* **YOUR INSTRUCTIONS**:
Please show every line from the entries that carries the word "minus".

* **STUDY MATERIAL**:

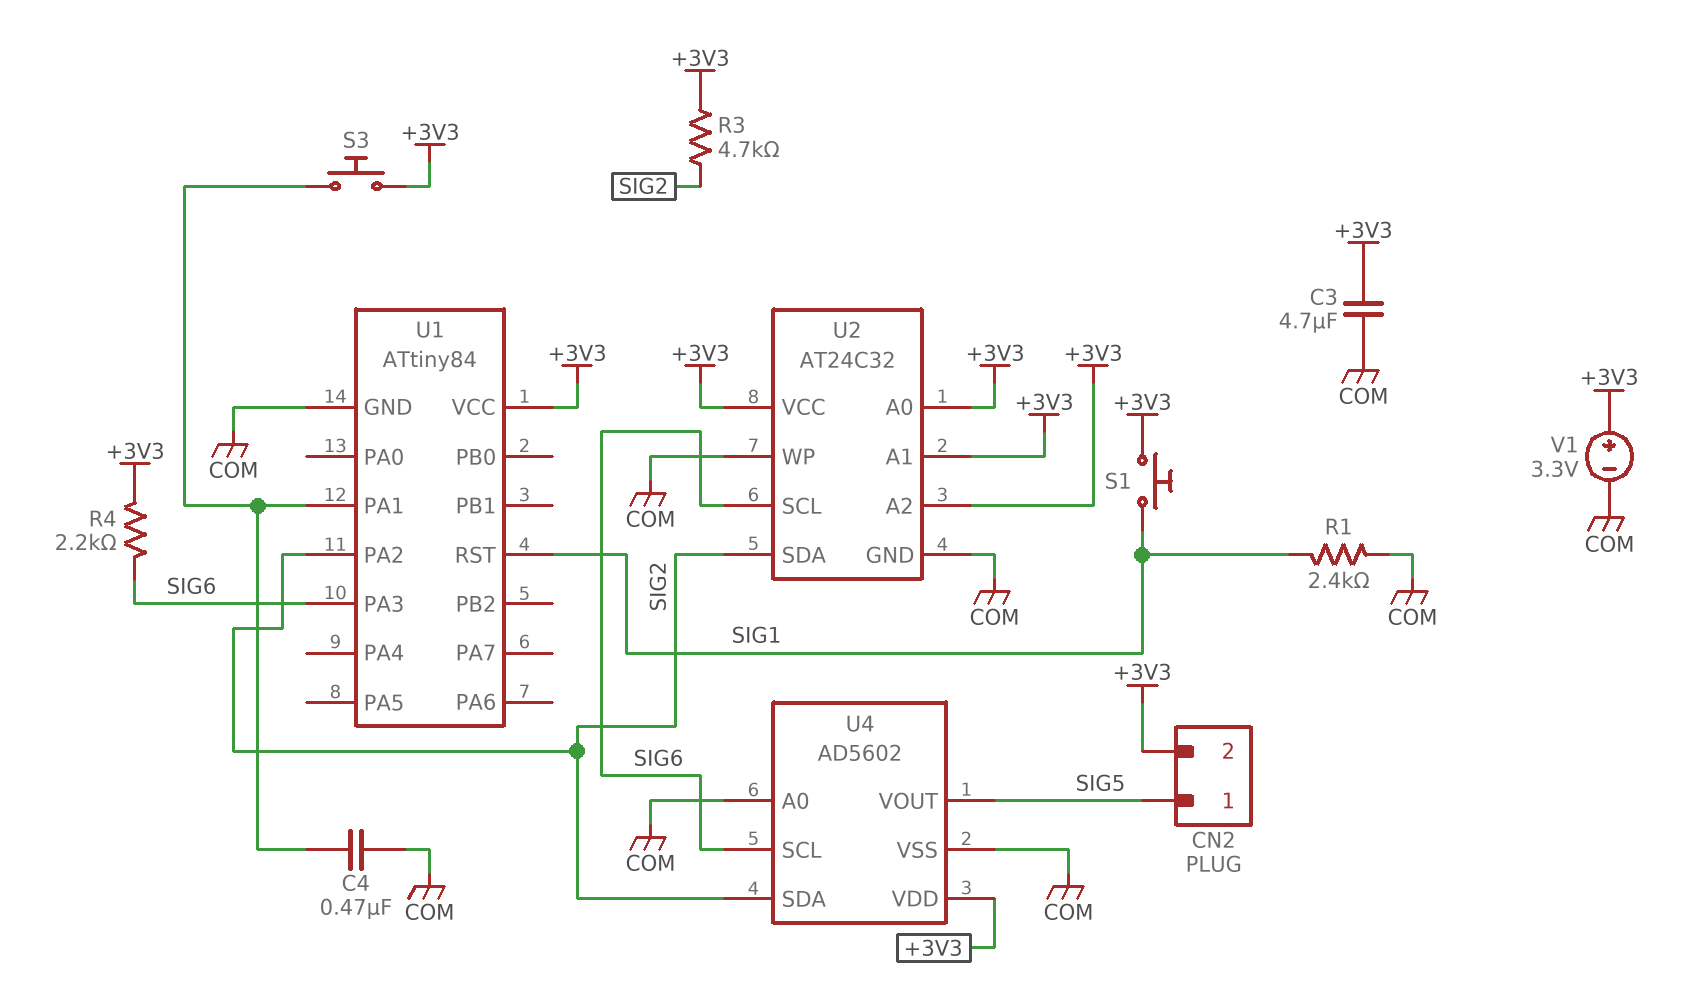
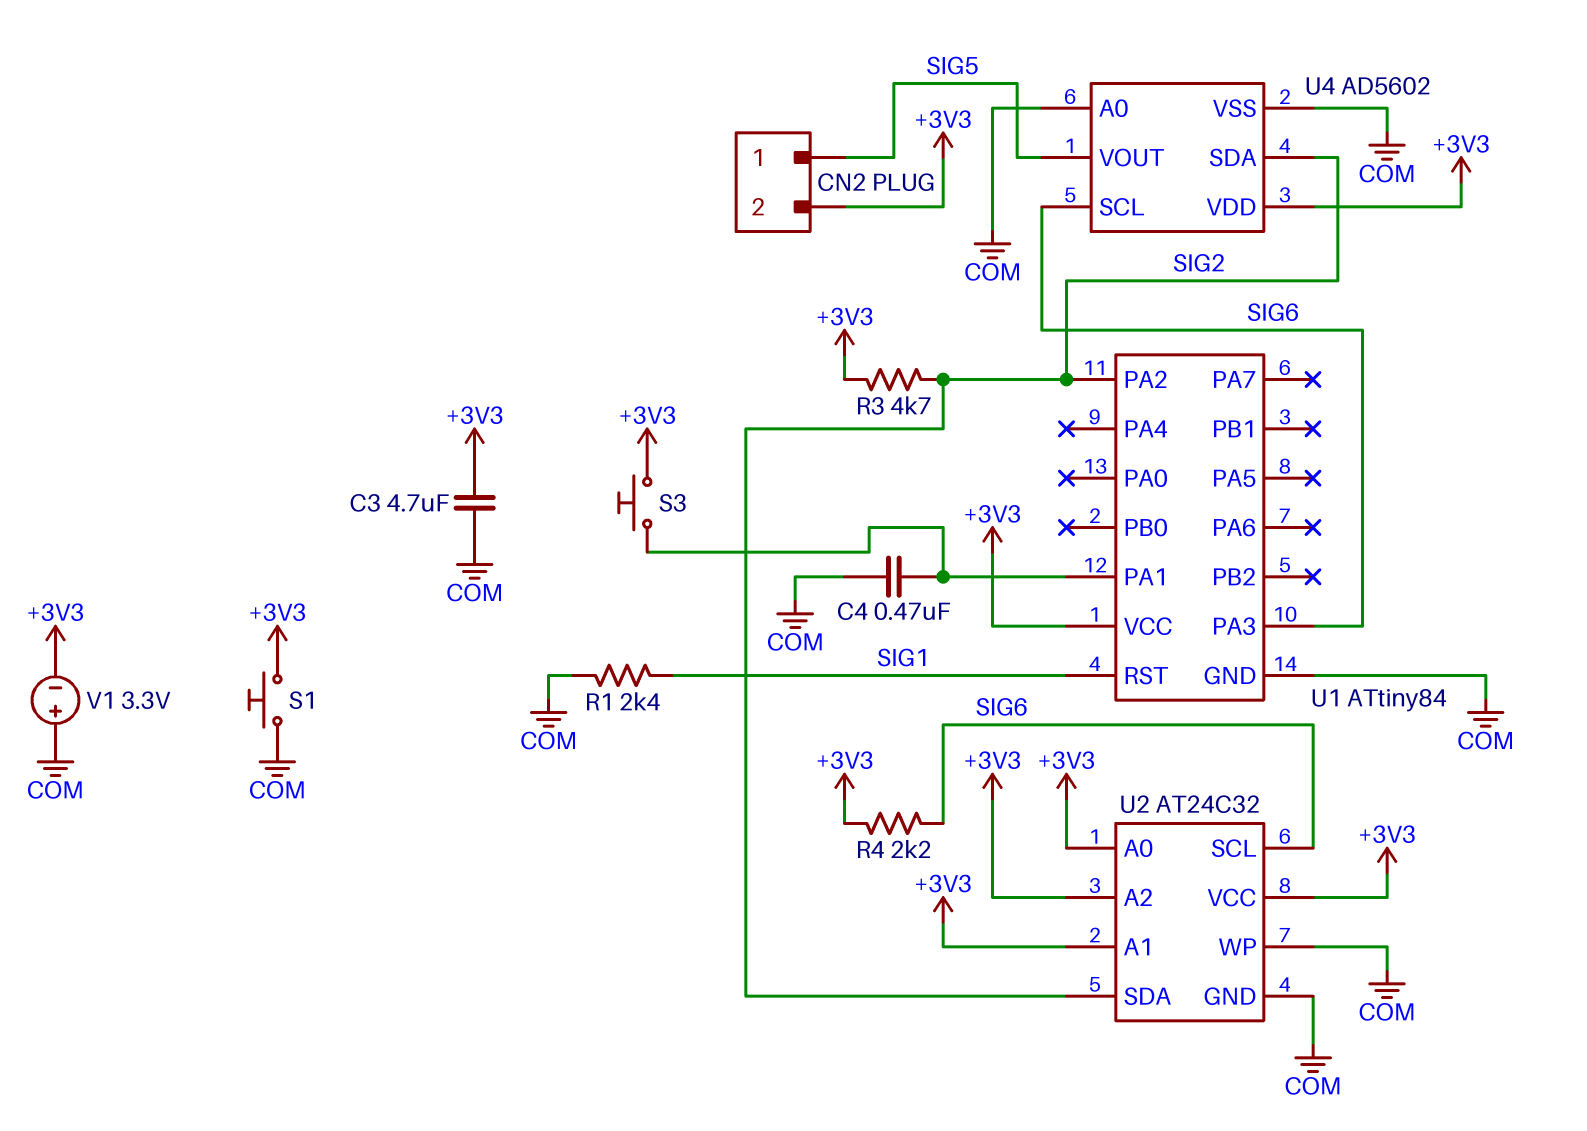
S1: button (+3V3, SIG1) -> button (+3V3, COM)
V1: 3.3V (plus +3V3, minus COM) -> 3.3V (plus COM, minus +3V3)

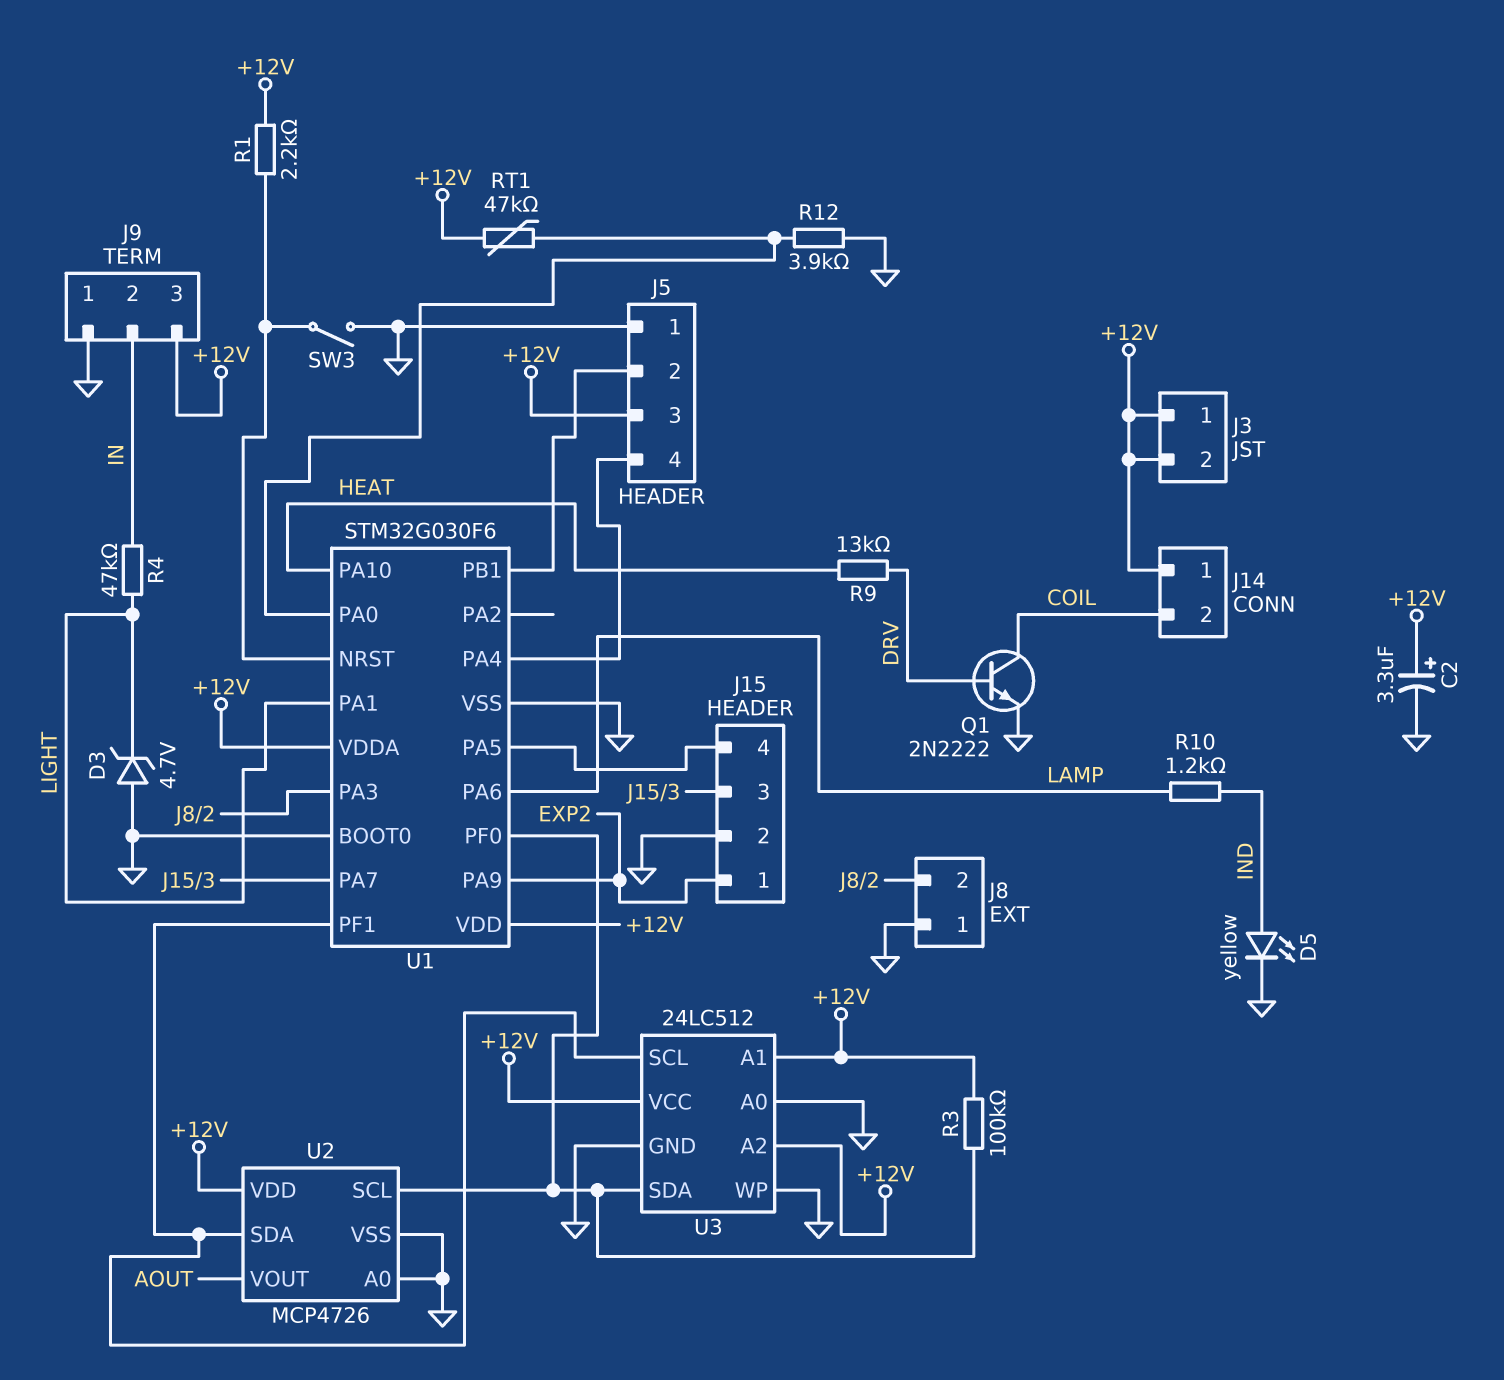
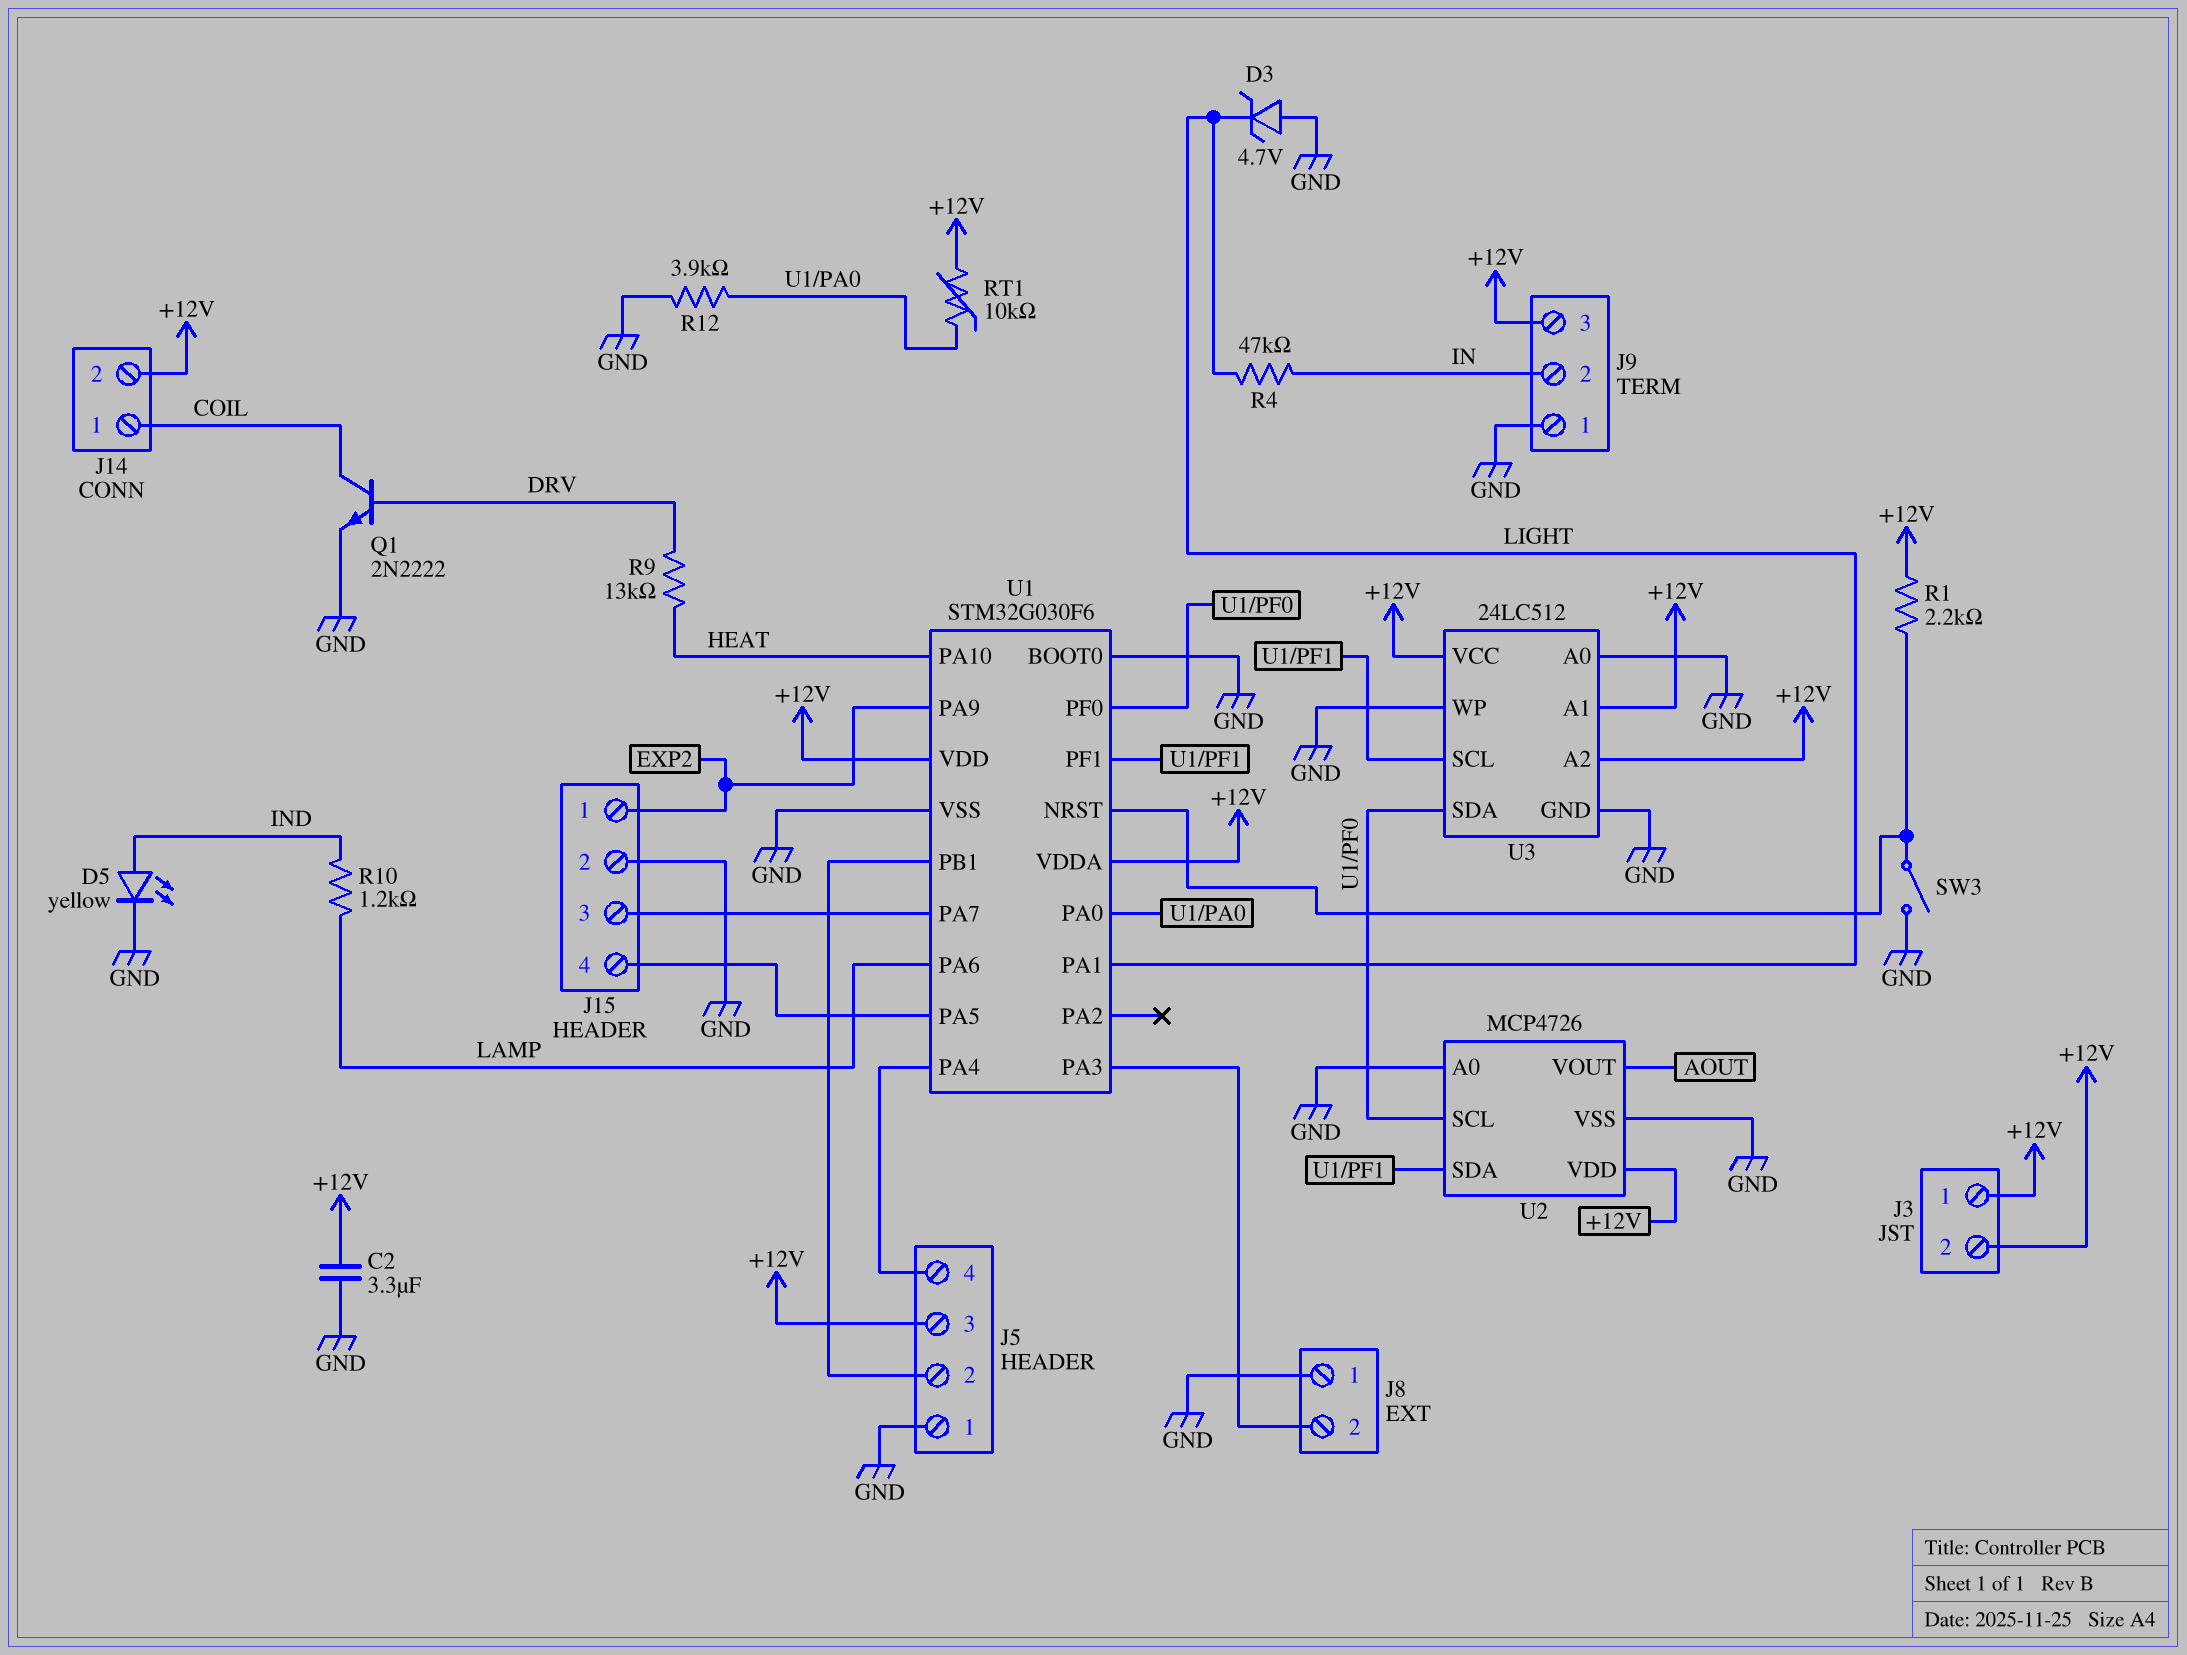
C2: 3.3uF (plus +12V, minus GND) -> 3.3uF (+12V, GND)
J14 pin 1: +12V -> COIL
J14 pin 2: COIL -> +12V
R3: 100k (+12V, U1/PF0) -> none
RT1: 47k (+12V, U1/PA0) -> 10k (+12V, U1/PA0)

* **RESULT OF THE TASK**:
V1: 3.3V (plus +3V3, minus COM) -> 3.3V (plus COM, minus +3V3)
C2: 3.3uF (plus +12V, minus GND) -> 3.3uF (+12V, GND)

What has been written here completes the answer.